If a record holds a picture, leave the picture out and repeat everything else exactly.

[RAW DATA]

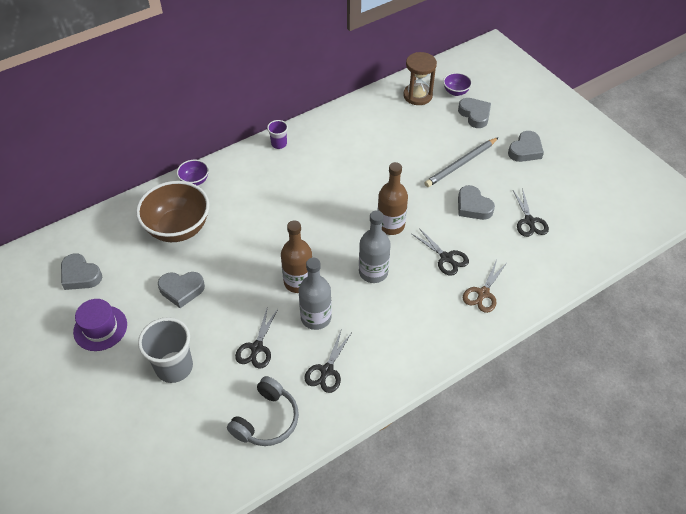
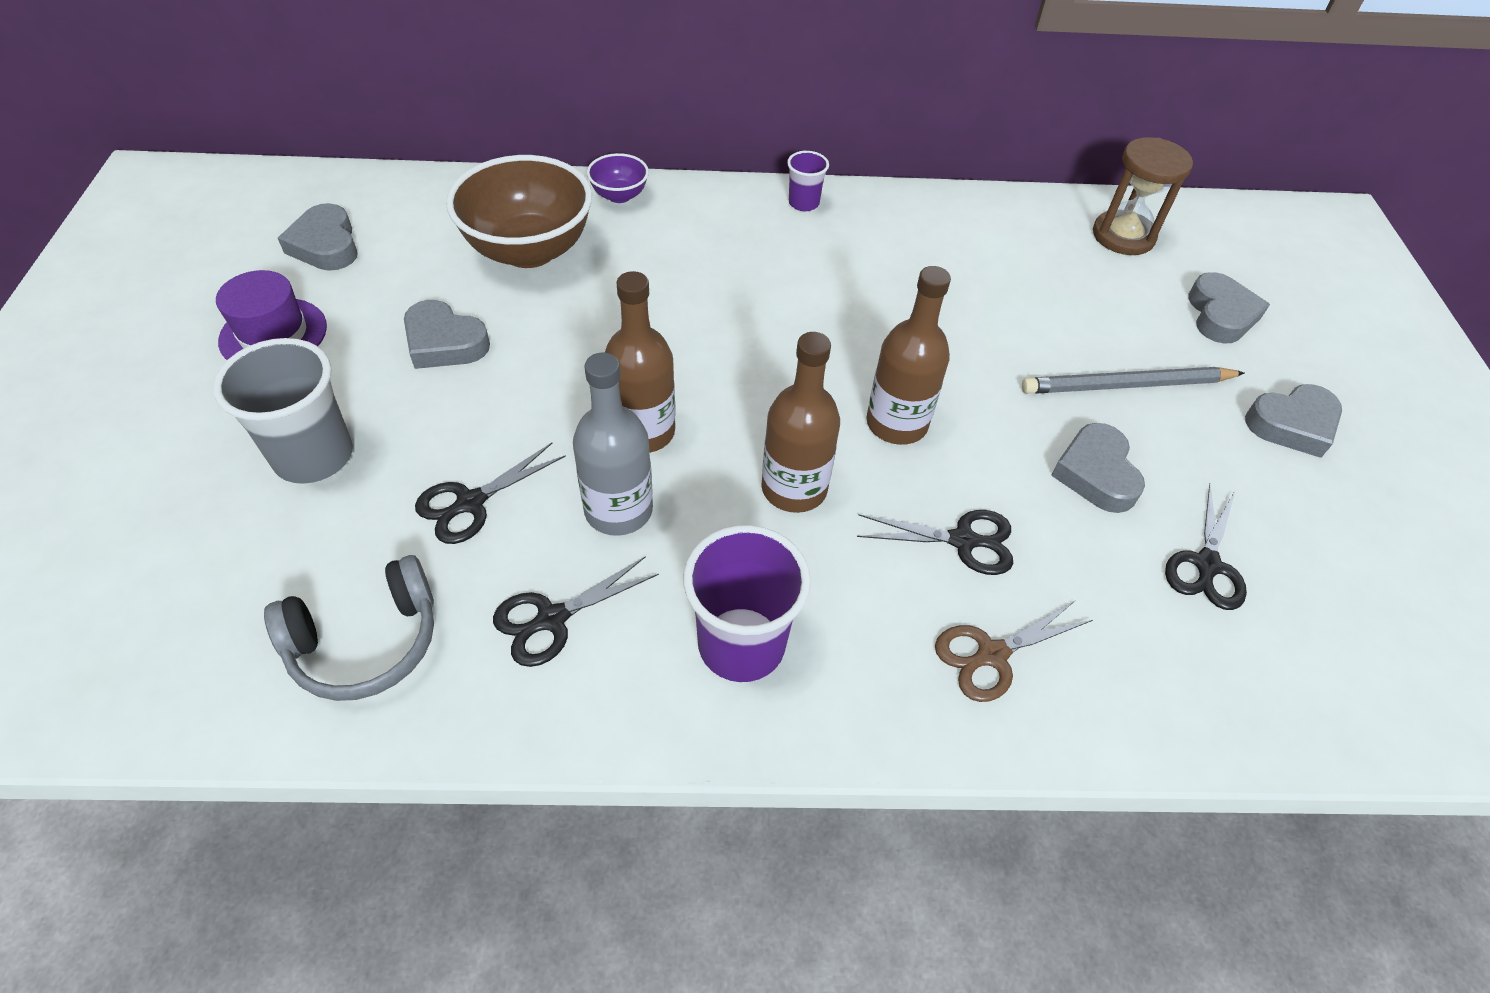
camera: 30 degrees right, 0 degrees up
(373, 272) = (794, 488): grey bottle -> brown bottle
(400, 339) = (741, 645): none -> purple cup
(446, 258) = (963, 541): black scissors -> black scissors turned 75 degrees counterclockwise
(456, 92) = (1207, 261): purple bowl -> none

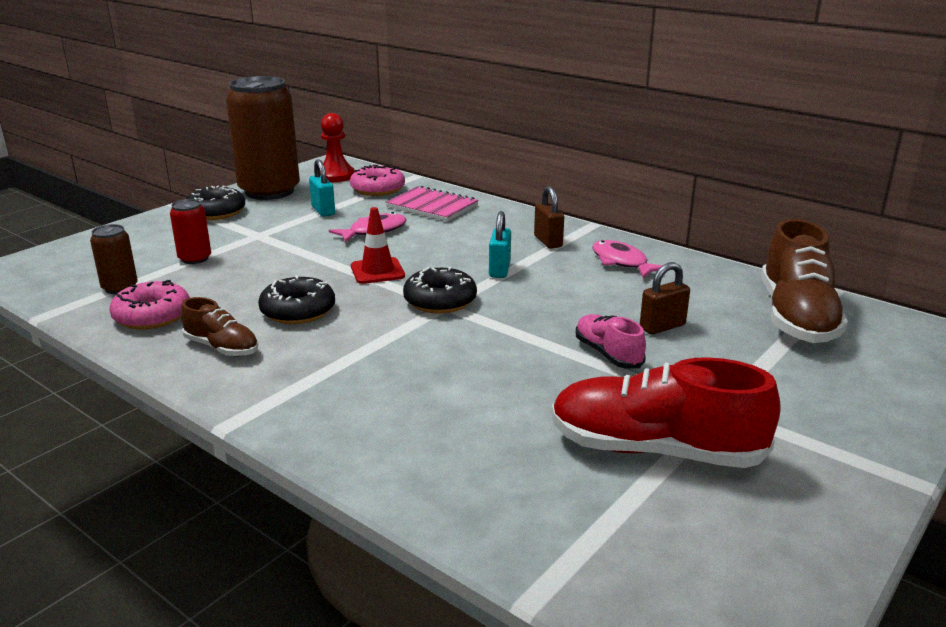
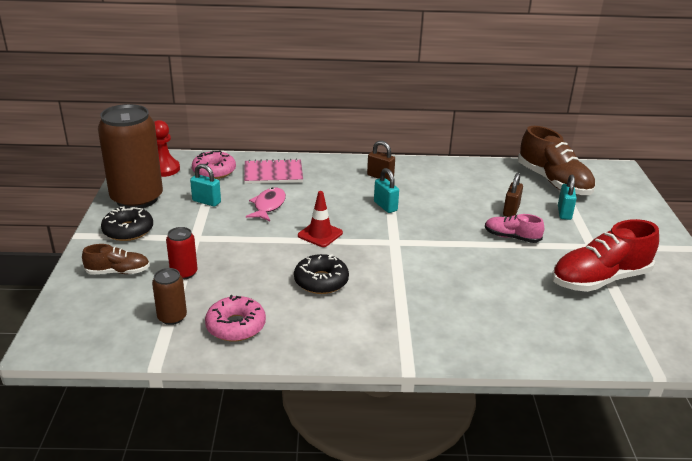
camera: 40 degrees left, 5 degrees up
(222, 348) = (320, 325): brown shoe -> brown shoe (118, 272)
(440, 301) = (387, 240): black donut -> none
(622, 262) = (437, 177): pink fish -> none
(746, 356) = (564, 213): none -> turquoise padlock

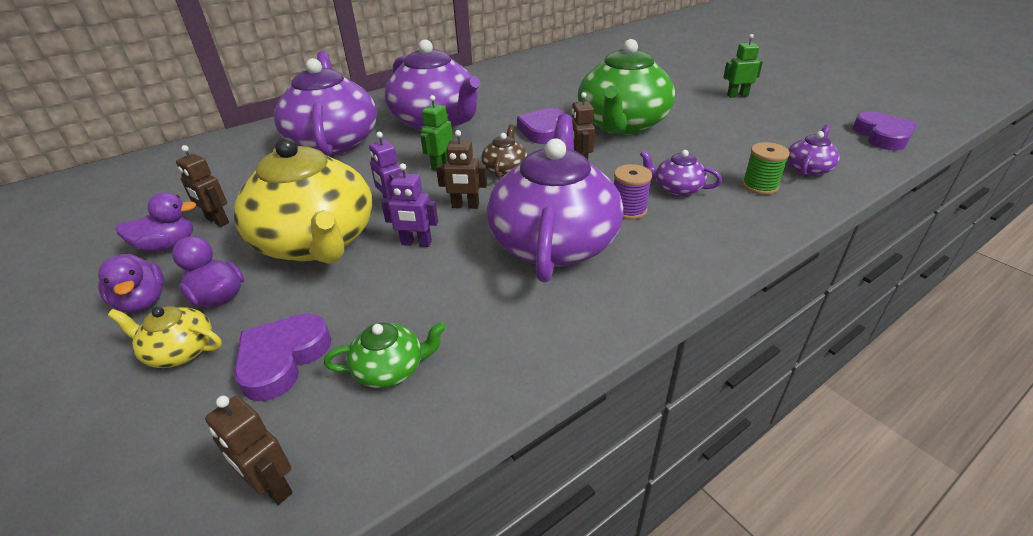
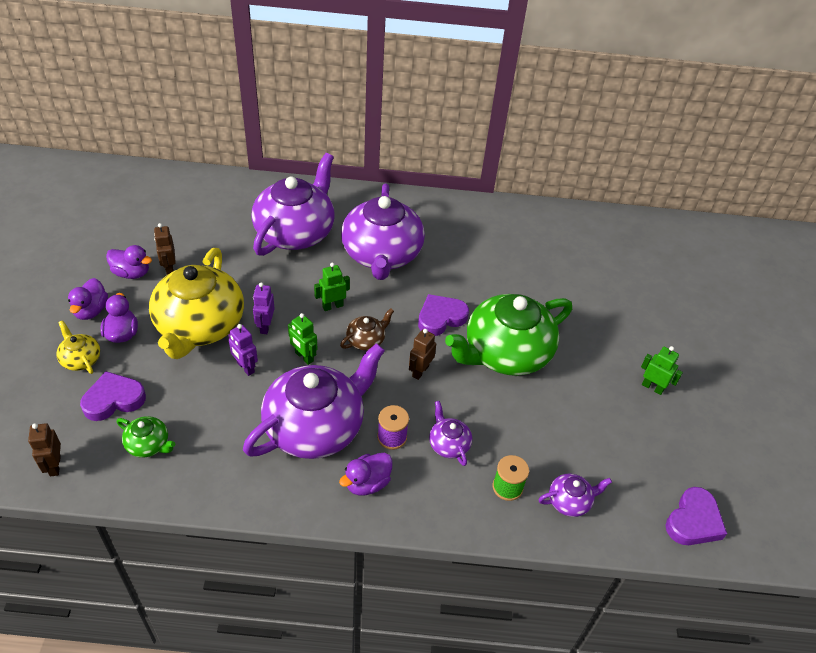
camera: 35 degrees right, 10 degrees up
(465, 206) = (304, 357): brown robot -> green robot
(663, 249) = (367, 483): none -> purple duck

[/RAW DATA]

--- EXERCISE RESULT ---
camera: 30 degrees right, 0 degrees up
(373, 272) = (794, 488): grey bottle -> brown bottle
(400, 339) = (741, 645): none -> purple cup
(446, 258) = (963, 541): black scissors -> black scissors turned 75 degrees counterclockwise
(456, 92) = (1207, 261): purple bowl -> none

camera: 40 degrees left, 5 degrees up
(222, 348) = (320, 325): brown shoe -> brown shoe (118, 272)
(440, 301) = (387, 240): black donut -> none
(622, 262) = (437, 177): pink fish -> none
(746, 356) = (564, 213): none -> turquoise padlock

camera: 35 degrees right, 10 degrees up
(465, 206) = (304, 357): brown robot -> green robot
(663, 249) = (367, 483): none -> purple duck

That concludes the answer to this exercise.